> [Assigned task]:
Only lines holding "white" are needed; copy each of them from the data below.

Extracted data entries
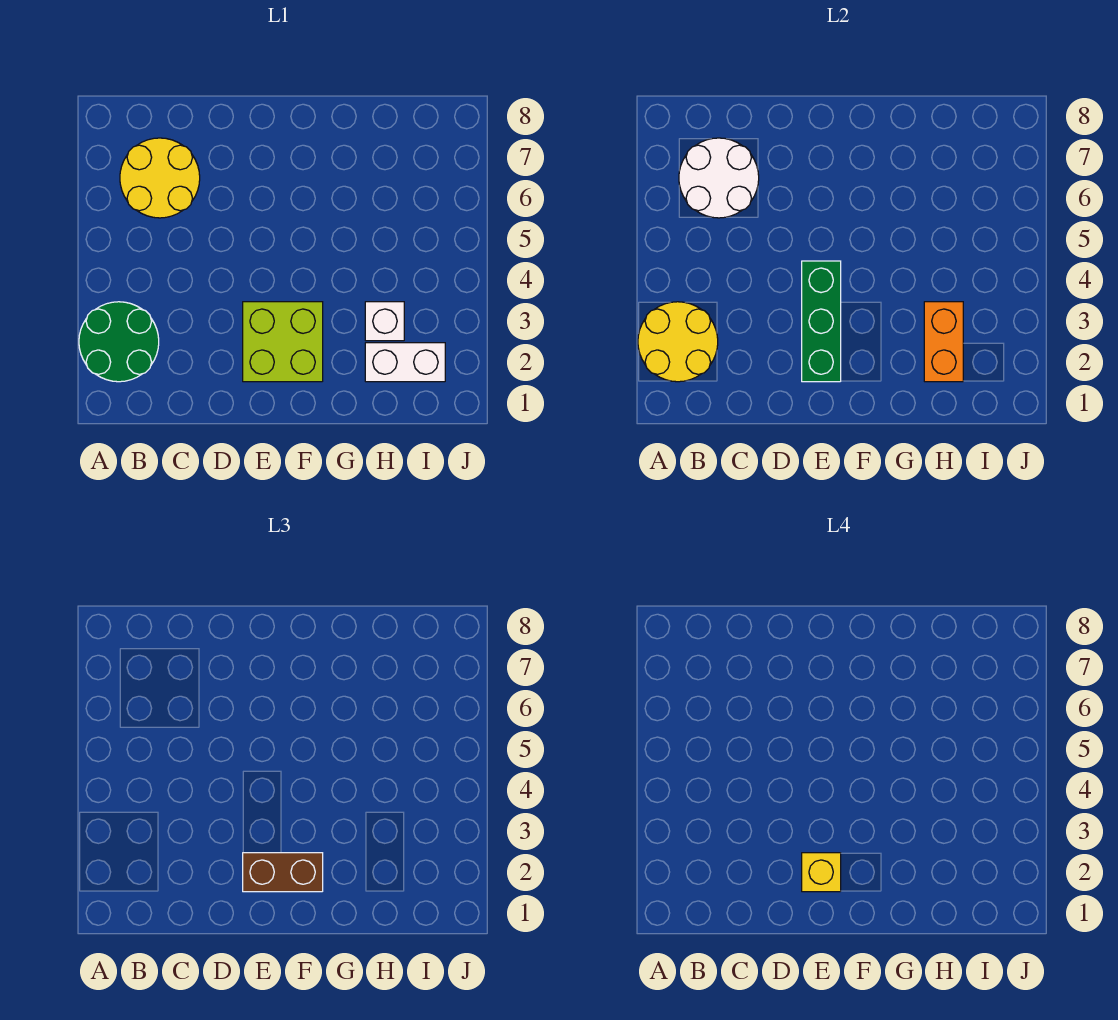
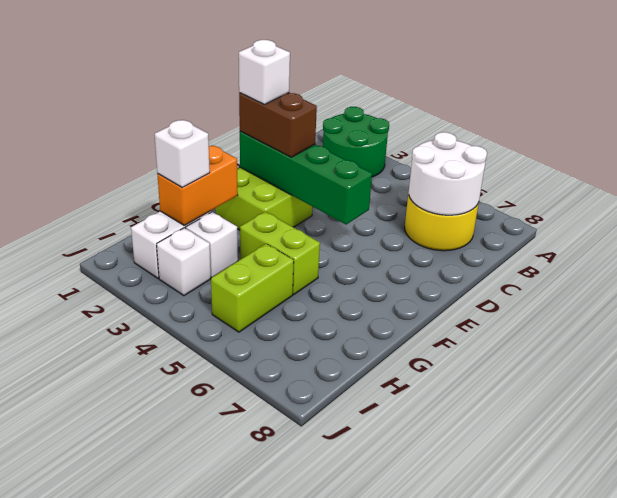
yellow round brick A2:B3 level 2 -> none
green brick E2:E4 level 2 -> green brick E2:E5 level 2
brown brick E2:F2 level 3 -> brown brick E2:E3 level 3
yellow brick E2 level 4 -> white brick E2 level 4
none -> lime brick G4:G5 level 1
orange brick H2:H3 level 2 -> orange brick G2:H2 level 2
none -> white brick H2 level 3
none -> lime brick H5:I5 level 1
none -> white brick I3 level 1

> [Exercise result]:
yellow brick E2 level 4 -> white brick E2 level 4
none -> white brick H2 level 3
none -> white brick I3 level 1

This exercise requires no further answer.